▶ ACTION ITEM:
Compute how many lines in the data below hold the word "round", then report that number with nothing else.

▶ DATA TO USE:

┌──

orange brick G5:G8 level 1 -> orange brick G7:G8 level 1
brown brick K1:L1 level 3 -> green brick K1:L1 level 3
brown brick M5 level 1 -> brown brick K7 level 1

└──
┌──

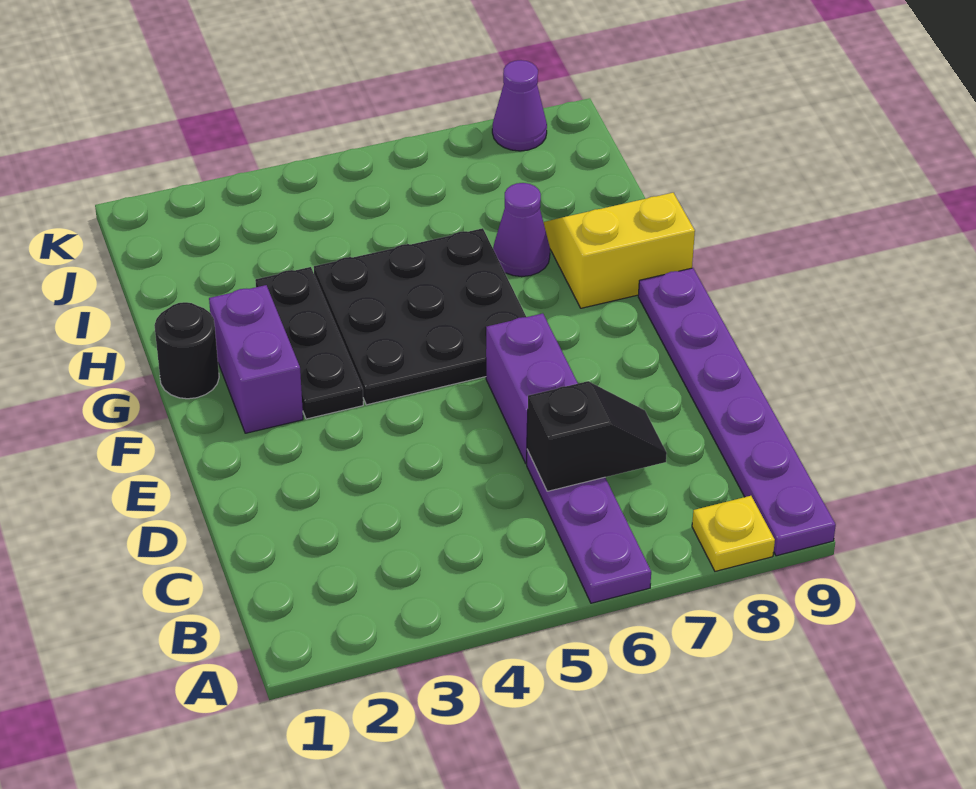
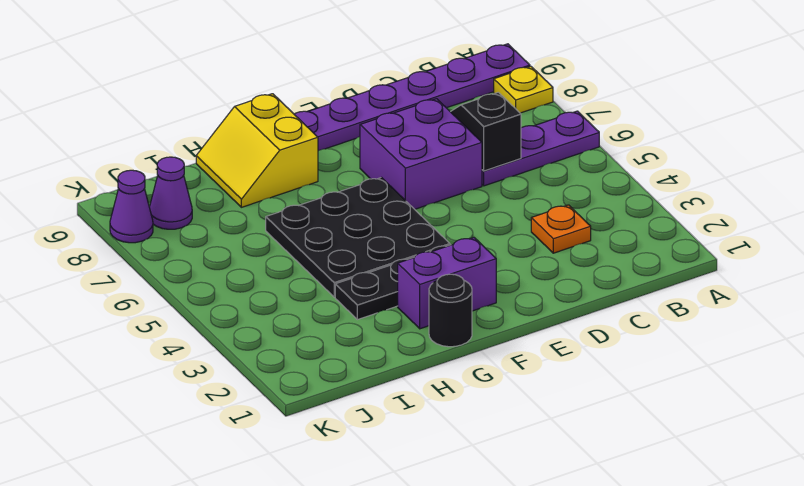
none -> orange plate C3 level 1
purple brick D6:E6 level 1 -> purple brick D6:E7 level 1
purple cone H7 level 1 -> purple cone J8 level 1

└──
┌──

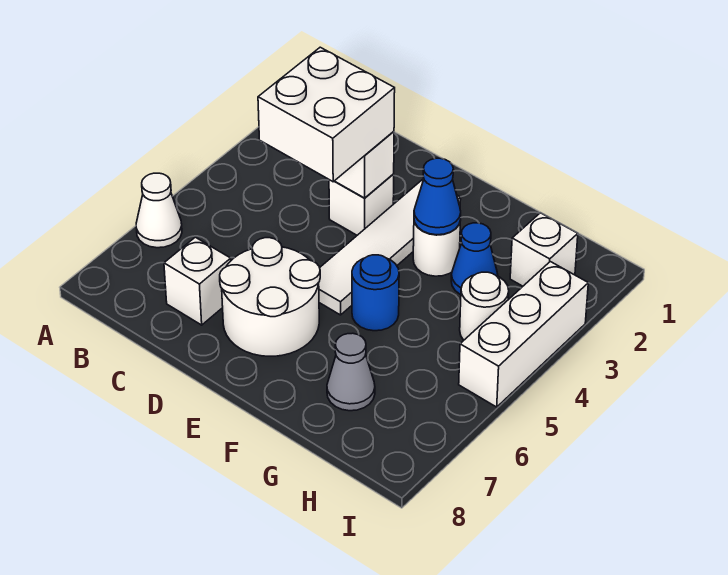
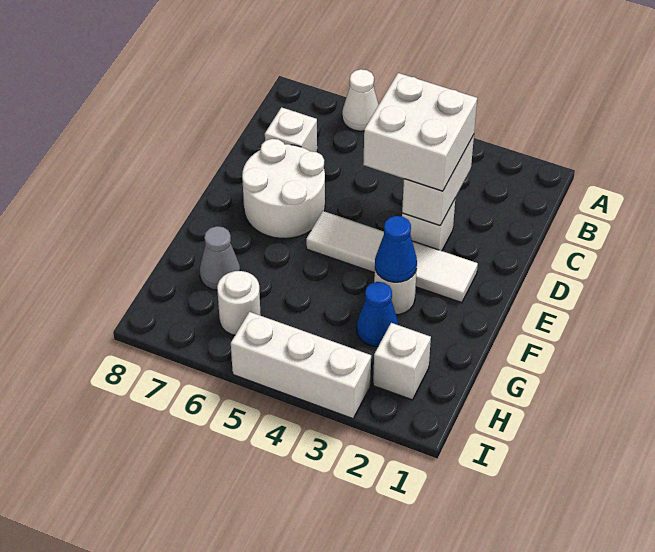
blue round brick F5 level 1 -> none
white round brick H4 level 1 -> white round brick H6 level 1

└──

▶ PROBLEM SOLUTION:
2